## Task to complete
Retype the listing exactly, minus its pictures.

## Stored data
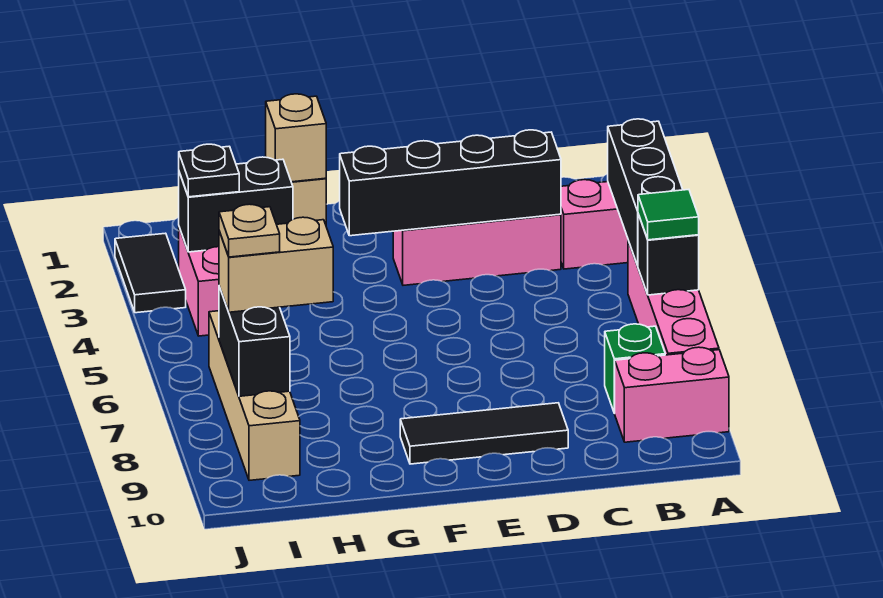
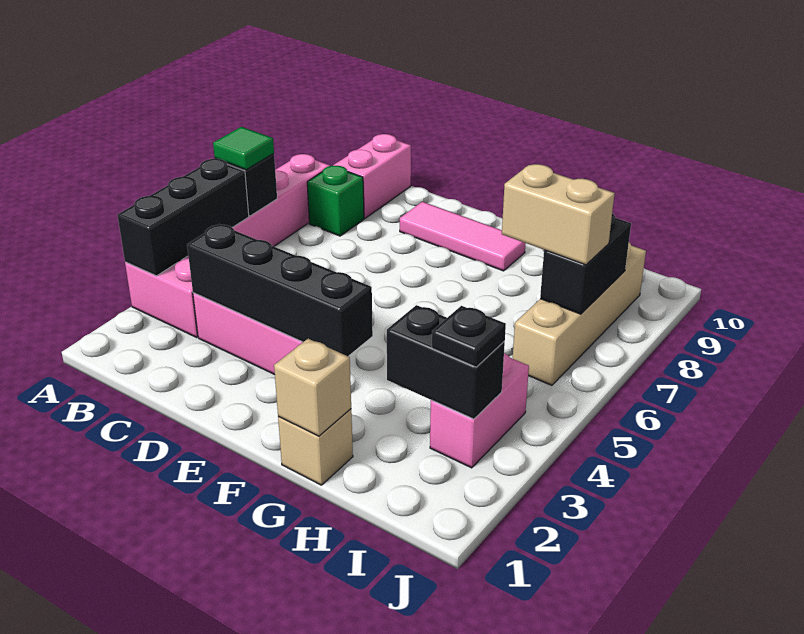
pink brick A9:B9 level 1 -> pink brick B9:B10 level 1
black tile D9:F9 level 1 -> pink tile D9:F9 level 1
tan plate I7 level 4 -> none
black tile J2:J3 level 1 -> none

## Answer box
pink brick A9:B9 level 1 -> pink brick B9:B10 level 1
black tile D9:F9 level 1 -> pink tile D9:F9 level 1
tan plate I7 level 4 -> none
black tile J2:J3 level 1 -> none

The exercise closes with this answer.